*** Opening Exercise inputs ***
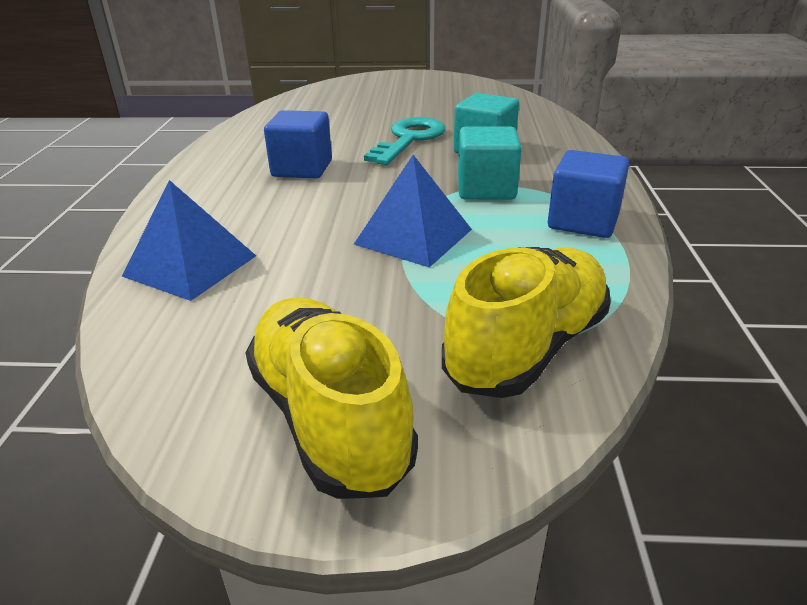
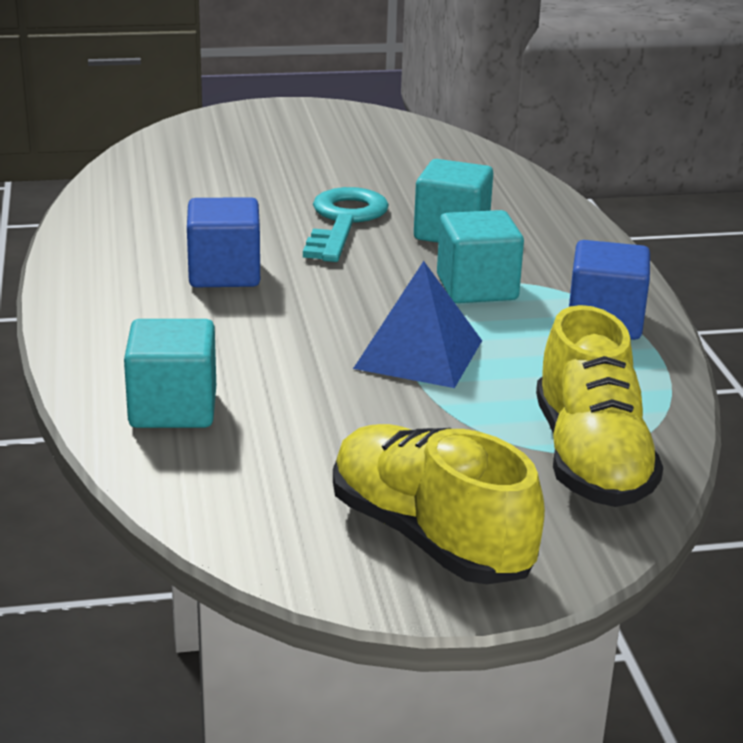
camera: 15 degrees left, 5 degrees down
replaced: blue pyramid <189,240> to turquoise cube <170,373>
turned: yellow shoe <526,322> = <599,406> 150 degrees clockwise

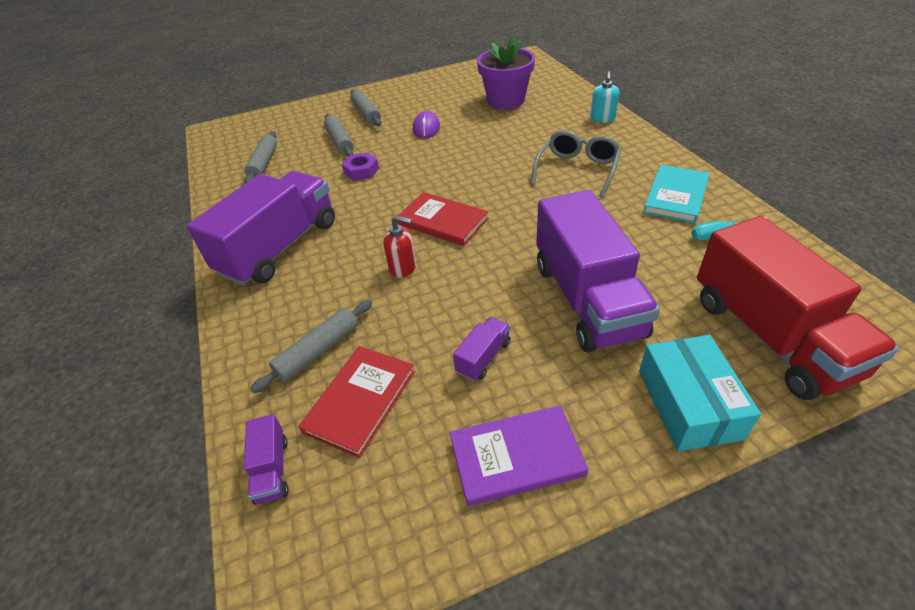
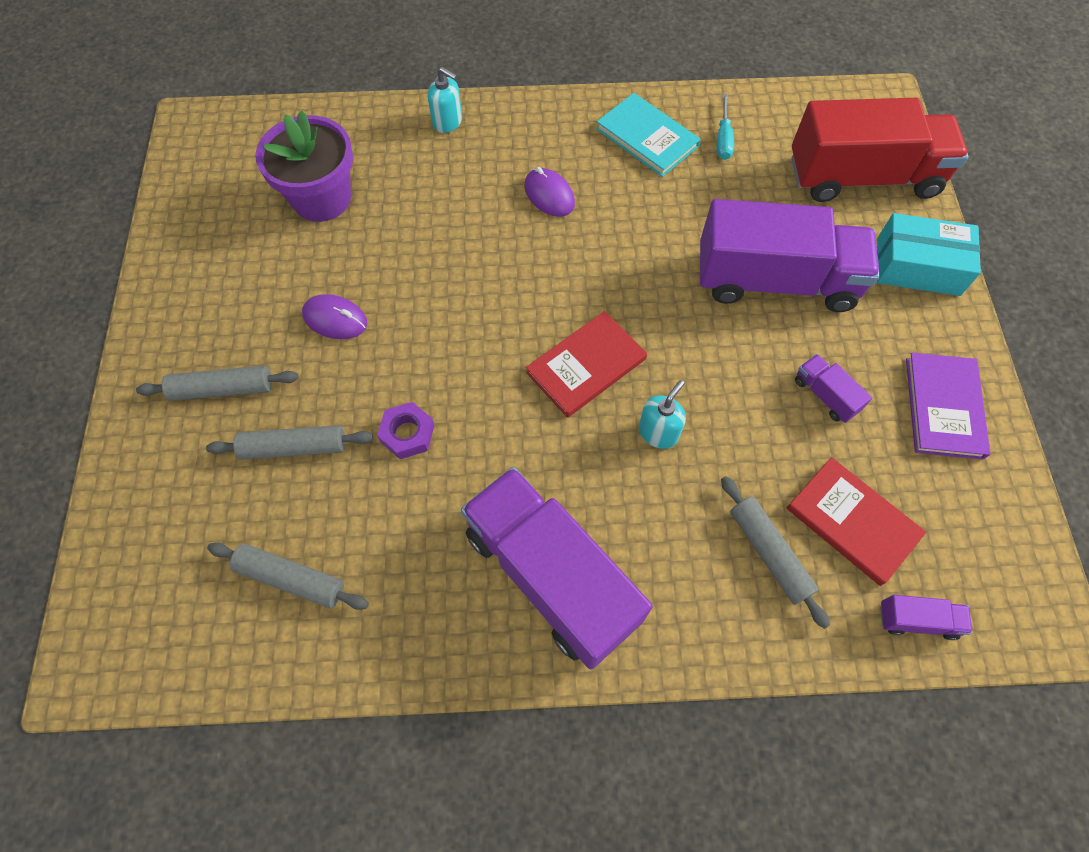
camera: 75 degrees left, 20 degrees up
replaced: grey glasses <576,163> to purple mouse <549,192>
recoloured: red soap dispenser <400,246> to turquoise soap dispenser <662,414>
*** Closing Exercise inputs ***
# To do:
Leaving out any pictures, write the records above out exactly as they are.

# Response to this exercise:
camera: 15 degrees left, 5 degrees down
replaced: blue pyramid <189,240> to turquoise cube <170,373>
turned: yellow shoe <526,322> = <599,406> 150 degrees clockwise

camera: 75 degrees left, 20 degrees up
replaced: grey glasses <576,163> to purple mouse <549,192>
recoloured: red soap dispenser <400,246> to turquoise soap dispenser <662,414>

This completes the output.